_What to produce_. Return the listing below exactly as it stands. Pictures stay out.
──────── Collected data ────────
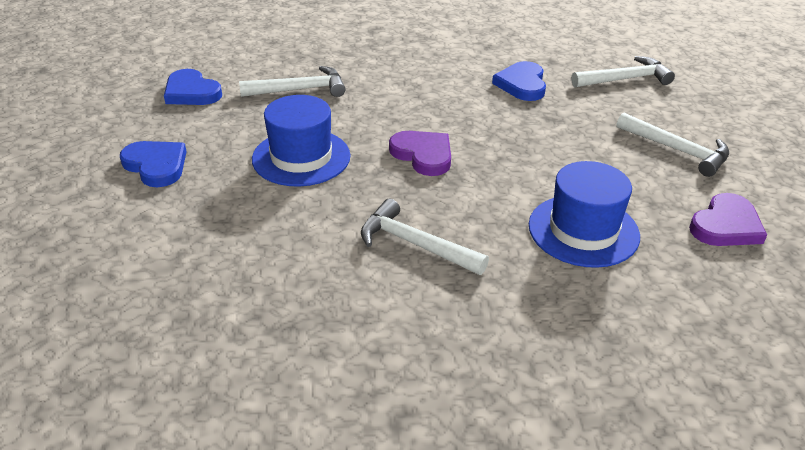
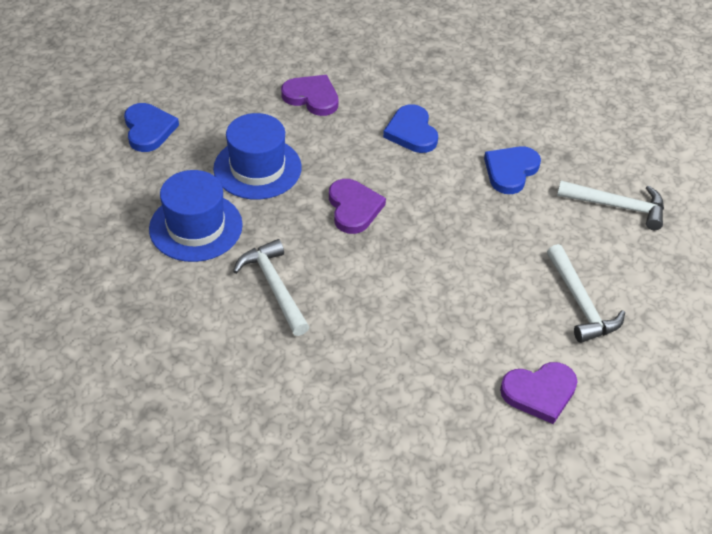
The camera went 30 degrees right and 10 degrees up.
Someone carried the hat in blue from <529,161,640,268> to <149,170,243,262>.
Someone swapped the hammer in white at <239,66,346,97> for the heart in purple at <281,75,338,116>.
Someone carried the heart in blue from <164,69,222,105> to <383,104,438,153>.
────────
_Solution to this task_.
The camera went 30 degrees right and 10 degrees up.
Someone carried the hat in blue from <529,161,640,268> to <149,170,243,262>.
Someone swapped the hammer in white at <239,66,346,97> for the heart in purple at <281,75,338,116>.
Someone carried the heart in blue from <164,69,222,105> to <383,104,438,153>.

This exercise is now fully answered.